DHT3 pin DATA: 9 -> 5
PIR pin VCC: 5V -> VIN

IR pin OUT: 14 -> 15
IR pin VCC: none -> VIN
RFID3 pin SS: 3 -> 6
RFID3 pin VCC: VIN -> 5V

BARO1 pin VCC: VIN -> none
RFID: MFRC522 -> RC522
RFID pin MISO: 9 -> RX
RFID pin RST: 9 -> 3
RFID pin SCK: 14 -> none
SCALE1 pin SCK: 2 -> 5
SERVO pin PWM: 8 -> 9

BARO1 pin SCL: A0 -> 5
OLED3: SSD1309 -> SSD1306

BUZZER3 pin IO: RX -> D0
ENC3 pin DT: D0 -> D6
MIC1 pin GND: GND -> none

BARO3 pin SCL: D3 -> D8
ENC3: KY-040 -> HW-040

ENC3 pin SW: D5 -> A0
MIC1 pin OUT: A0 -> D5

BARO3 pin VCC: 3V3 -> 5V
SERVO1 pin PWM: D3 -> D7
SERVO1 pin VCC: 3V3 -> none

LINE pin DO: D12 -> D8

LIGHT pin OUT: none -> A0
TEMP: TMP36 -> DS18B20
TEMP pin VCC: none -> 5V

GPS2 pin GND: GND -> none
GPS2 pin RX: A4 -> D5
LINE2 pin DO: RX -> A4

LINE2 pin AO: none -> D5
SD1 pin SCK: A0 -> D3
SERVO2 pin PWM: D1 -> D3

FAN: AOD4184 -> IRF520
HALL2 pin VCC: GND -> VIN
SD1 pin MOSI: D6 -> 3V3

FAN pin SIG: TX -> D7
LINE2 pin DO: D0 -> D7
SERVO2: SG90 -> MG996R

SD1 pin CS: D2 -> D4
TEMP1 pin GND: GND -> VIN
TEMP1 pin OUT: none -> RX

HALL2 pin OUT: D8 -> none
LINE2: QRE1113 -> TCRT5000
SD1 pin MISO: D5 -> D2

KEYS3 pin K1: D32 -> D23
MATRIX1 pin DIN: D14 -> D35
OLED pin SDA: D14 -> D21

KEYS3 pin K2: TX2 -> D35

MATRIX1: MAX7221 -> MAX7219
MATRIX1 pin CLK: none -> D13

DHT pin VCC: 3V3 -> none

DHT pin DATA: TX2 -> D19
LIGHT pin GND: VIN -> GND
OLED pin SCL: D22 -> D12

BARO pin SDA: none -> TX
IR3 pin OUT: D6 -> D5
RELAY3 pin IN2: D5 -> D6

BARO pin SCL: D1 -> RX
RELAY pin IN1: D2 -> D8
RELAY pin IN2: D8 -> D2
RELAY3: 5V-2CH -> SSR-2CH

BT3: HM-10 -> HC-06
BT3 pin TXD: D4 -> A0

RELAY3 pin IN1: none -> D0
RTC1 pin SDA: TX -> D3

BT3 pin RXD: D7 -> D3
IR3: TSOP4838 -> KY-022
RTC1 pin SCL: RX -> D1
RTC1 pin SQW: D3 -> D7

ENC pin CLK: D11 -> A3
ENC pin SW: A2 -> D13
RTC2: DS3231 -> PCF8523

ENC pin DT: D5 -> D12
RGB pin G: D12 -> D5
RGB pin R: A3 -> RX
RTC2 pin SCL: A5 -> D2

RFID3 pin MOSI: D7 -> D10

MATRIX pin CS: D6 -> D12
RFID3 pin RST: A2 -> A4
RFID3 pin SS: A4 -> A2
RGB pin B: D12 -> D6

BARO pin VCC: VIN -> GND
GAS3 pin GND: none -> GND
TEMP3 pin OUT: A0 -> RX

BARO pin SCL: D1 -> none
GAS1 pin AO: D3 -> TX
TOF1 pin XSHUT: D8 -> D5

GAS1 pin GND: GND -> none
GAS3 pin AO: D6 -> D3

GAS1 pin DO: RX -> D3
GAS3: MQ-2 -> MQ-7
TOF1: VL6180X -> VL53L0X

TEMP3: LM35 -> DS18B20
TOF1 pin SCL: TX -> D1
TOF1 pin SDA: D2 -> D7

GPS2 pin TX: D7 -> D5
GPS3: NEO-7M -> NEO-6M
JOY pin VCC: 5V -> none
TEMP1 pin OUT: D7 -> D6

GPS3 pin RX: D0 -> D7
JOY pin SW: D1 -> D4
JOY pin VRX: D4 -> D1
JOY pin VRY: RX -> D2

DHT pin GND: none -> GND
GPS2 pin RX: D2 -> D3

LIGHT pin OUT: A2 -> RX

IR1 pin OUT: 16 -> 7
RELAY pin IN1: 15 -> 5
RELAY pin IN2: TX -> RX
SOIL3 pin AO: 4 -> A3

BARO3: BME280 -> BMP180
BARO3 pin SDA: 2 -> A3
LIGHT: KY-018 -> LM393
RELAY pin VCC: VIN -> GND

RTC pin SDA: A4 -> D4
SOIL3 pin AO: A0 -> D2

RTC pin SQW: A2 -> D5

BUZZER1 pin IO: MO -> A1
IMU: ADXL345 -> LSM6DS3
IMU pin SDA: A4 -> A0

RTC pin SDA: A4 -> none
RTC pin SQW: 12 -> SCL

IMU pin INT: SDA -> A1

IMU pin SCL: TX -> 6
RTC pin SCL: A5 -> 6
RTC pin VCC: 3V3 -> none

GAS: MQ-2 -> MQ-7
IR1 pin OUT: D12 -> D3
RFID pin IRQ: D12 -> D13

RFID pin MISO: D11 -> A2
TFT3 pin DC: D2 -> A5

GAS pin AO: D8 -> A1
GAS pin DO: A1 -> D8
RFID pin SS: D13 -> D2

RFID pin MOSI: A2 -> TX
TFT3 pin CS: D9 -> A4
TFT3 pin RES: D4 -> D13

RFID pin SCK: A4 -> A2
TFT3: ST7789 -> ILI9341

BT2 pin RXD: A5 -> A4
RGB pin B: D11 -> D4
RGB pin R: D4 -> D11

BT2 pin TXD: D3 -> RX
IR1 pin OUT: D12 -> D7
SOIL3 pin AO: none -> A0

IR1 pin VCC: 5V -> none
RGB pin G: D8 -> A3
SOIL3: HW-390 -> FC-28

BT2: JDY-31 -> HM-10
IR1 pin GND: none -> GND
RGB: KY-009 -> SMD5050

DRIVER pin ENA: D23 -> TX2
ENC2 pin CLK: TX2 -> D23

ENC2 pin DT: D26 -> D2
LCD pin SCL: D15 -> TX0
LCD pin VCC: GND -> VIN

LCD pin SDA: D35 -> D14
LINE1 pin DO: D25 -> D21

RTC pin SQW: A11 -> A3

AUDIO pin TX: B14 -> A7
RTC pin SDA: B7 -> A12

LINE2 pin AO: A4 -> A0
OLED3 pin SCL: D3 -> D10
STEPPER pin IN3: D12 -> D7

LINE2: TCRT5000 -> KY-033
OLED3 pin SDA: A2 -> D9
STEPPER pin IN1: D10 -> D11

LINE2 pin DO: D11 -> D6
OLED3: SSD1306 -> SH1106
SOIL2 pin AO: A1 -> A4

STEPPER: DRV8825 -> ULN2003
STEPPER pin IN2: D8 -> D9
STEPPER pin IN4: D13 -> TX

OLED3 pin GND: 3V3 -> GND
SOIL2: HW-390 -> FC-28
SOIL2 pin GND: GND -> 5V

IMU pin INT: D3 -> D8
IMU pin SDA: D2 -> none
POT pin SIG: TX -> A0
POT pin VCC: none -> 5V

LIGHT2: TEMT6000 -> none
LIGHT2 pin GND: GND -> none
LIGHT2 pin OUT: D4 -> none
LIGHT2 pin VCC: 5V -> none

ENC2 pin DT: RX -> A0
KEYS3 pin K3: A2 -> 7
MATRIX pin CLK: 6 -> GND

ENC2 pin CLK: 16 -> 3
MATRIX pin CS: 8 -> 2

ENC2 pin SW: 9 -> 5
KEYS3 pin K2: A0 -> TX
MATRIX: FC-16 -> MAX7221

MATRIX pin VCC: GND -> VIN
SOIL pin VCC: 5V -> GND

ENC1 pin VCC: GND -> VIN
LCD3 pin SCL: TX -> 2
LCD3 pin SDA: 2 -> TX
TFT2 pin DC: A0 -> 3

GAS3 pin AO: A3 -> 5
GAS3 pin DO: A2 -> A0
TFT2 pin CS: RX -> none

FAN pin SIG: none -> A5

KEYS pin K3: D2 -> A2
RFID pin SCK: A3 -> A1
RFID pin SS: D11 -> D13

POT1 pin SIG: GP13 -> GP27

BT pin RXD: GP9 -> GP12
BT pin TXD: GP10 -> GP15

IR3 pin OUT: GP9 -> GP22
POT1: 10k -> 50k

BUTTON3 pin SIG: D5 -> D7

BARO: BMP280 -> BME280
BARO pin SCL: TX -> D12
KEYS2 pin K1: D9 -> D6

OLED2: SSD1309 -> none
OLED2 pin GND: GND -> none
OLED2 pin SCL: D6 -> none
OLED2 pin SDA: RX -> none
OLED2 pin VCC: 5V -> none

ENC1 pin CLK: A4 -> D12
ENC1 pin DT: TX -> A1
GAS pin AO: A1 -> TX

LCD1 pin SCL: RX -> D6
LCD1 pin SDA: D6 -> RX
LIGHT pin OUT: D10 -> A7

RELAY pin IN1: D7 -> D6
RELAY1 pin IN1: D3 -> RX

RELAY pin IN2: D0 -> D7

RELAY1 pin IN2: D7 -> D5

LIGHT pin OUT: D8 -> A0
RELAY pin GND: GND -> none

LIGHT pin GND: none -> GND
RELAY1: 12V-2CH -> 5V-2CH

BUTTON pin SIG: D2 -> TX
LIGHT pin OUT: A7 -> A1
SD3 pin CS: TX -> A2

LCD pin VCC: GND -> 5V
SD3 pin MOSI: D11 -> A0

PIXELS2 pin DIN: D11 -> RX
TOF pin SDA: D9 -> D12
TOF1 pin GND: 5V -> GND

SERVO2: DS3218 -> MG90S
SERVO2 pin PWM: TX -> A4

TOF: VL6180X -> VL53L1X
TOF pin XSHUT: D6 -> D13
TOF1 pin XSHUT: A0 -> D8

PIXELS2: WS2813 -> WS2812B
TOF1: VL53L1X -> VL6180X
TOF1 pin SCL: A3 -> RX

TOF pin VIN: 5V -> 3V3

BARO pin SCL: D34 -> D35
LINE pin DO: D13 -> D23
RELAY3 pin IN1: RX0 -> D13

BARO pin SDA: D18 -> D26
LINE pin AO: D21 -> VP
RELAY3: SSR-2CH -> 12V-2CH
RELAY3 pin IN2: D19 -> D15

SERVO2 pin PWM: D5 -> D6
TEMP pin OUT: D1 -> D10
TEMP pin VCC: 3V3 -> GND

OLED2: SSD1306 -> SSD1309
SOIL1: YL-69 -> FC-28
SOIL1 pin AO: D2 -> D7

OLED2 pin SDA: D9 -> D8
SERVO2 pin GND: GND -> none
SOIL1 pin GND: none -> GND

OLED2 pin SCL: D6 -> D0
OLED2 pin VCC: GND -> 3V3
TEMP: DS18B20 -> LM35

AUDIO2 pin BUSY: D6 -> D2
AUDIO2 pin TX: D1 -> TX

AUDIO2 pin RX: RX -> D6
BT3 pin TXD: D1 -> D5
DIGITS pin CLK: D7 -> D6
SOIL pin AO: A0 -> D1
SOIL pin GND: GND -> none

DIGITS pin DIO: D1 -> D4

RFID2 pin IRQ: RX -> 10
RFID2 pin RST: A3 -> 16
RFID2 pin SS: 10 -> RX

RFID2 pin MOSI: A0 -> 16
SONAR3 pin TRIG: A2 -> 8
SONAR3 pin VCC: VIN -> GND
◆ ◆ ◆ ◆ ◆ ◆ ◆
**WHAT THE EXERCISE ASKS**
In the answer, the lines from the first line of the data above through the line containing "KEYS3 pin K2: TX2 -> D35" must appear exactly as written, with nothing else.

**EXERCISE OUTPUT**
DHT3 pin DATA: 9 -> 5
PIR pin VCC: 5V -> VIN

IR pin OUT: 14 -> 15
IR pin VCC: none -> VIN
RFID3 pin SS: 3 -> 6
RFID3 pin VCC: VIN -> 5V

BARO1 pin VCC: VIN -> none
RFID: MFRC522 -> RC522
RFID pin MISO: 9 -> RX
RFID pin RST: 9 -> 3
RFID pin SCK: 14 -> none
SCALE1 pin SCK: 2 -> 5
SERVO pin PWM: 8 -> 9

BARO1 pin SCL: A0 -> 5
OLED3: SSD1309 -> SSD1306

BUZZER3 pin IO: RX -> D0
ENC3 pin DT: D0 -> D6
MIC1 pin GND: GND -> none

BARO3 pin SCL: D3 -> D8
ENC3: KY-040 -> HW-040

ENC3 pin SW: D5 -> A0
MIC1 pin OUT: A0 -> D5

BARO3 pin VCC: 3V3 -> 5V
SERVO1 pin PWM: D3 -> D7
SERVO1 pin VCC: 3V3 -> none

LINE pin DO: D12 -> D8

LIGHT pin OUT: none -> A0
TEMP: TMP36 -> DS18B20
TEMP pin VCC: none -> 5V

GPS2 pin GND: GND -> none
GPS2 pin RX: A4 -> D5
LINE2 pin DO: RX -> A4

LINE2 pin AO: none -> D5
SD1 pin SCK: A0 -> D3
SERVO2 pin PWM: D1 -> D3

FAN: AOD4184 -> IRF520
HALL2 pin VCC: GND -> VIN
SD1 pin MOSI: D6 -> 3V3

FAN pin SIG: TX -> D7
LINE2 pin DO: D0 -> D7
SERVO2: SG90 -> MG996R

SD1 pin CS: D2 -> D4
TEMP1 pin GND: GND -> VIN
TEMP1 pin OUT: none -> RX

HALL2 pin OUT: D8 -> none
LINE2: QRE1113 -> TCRT5000
SD1 pin MISO: D5 -> D2

KEYS3 pin K1: D32 -> D23
MATRIX1 pin DIN: D14 -> D35
OLED pin SDA: D14 -> D21

KEYS3 pin K2: TX2 -> D35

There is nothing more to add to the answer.